_What the task requires_. Transcribe the listing below verbatim, omitting pictures.
*** Block opens ***
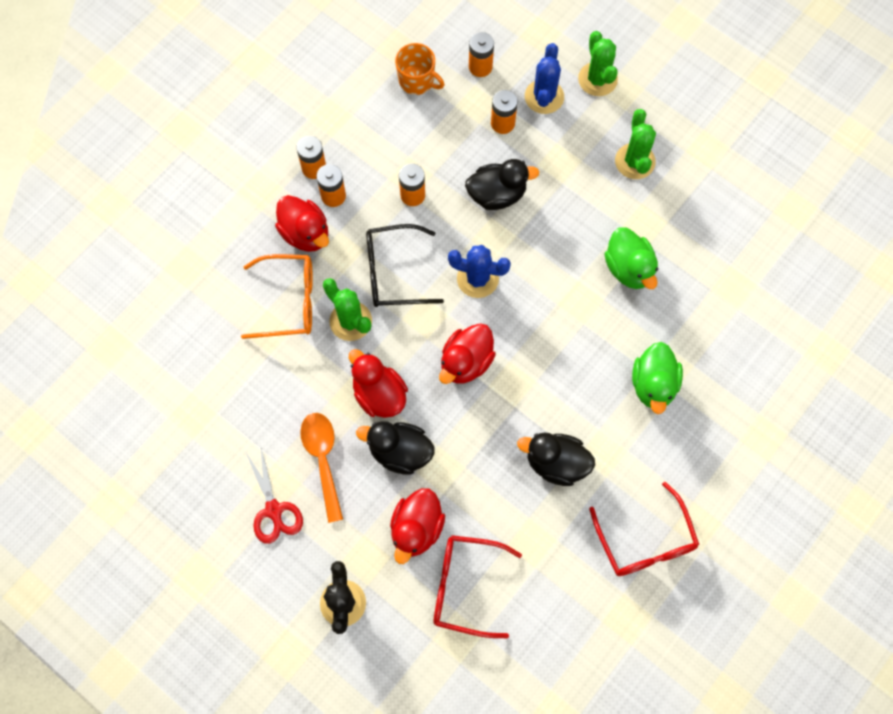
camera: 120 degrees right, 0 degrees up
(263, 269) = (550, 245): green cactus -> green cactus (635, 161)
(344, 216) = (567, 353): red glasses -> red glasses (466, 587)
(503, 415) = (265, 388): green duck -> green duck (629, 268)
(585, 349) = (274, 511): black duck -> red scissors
*** Block closes ***
_Answer section_.
camera: 120 degrees right, 0 degrees up
(263, 269) = (550, 245): green cactus -> green cactus (635, 161)
(344, 216) = (567, 353): red glasses -> red glasses (466, 587)
(503, 415) = (265, 388): green duck -> green duck (629, 268)
(585, 349) = (274, 511): black duck -> red scissors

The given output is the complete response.